- EXERCISE DESCRIPTION:
Below are the records; give again exactly the lines from the one containing "gray L-shape: (236, 542)" through the one containing "black star: (327, 601)", leaving out pictures.

- AVAILABLE DATA:

====

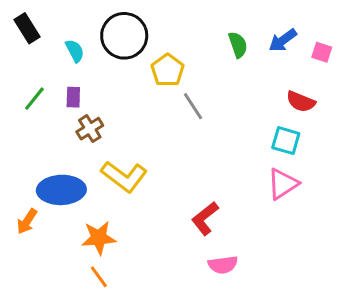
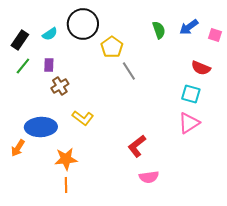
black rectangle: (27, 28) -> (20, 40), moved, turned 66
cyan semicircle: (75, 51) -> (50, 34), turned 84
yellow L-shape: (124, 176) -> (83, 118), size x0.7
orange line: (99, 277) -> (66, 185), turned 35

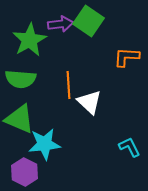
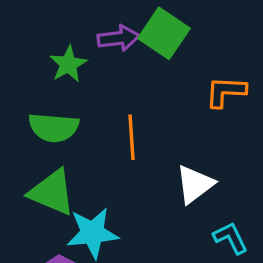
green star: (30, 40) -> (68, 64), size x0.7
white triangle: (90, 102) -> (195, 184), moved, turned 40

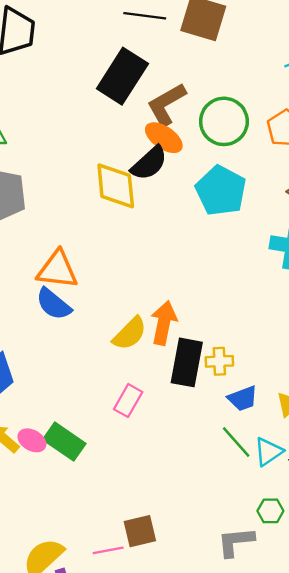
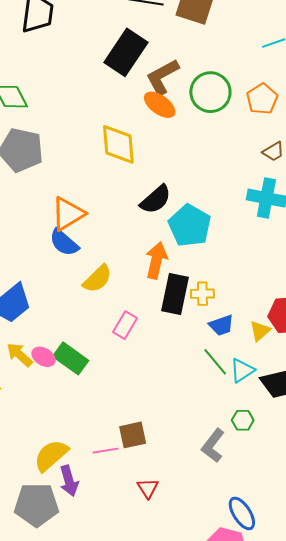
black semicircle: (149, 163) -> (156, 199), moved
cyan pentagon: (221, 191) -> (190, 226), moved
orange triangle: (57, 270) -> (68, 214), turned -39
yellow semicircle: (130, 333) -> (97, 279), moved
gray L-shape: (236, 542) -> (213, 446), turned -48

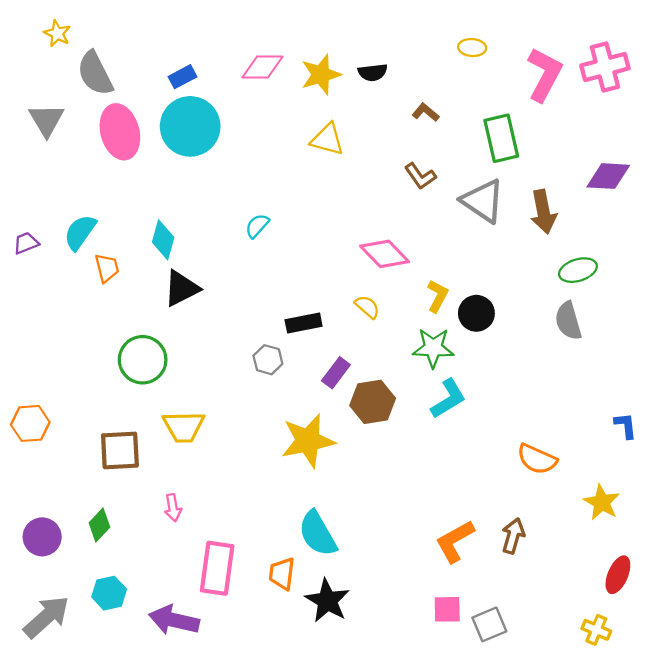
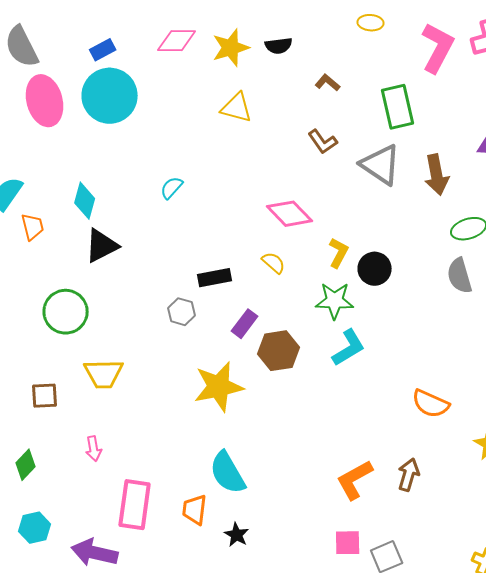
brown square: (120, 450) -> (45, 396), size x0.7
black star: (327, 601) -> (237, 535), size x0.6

====

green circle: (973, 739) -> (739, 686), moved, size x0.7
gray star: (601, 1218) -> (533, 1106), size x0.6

====

- PROBLEM SOLUTION:
gray L-shape: (236, 542) -> (213, 446), turned -48

brown square: (120, 450) -> (45, 396), size x0.7
black star: (327, 601) -> (237, 535), size x0.6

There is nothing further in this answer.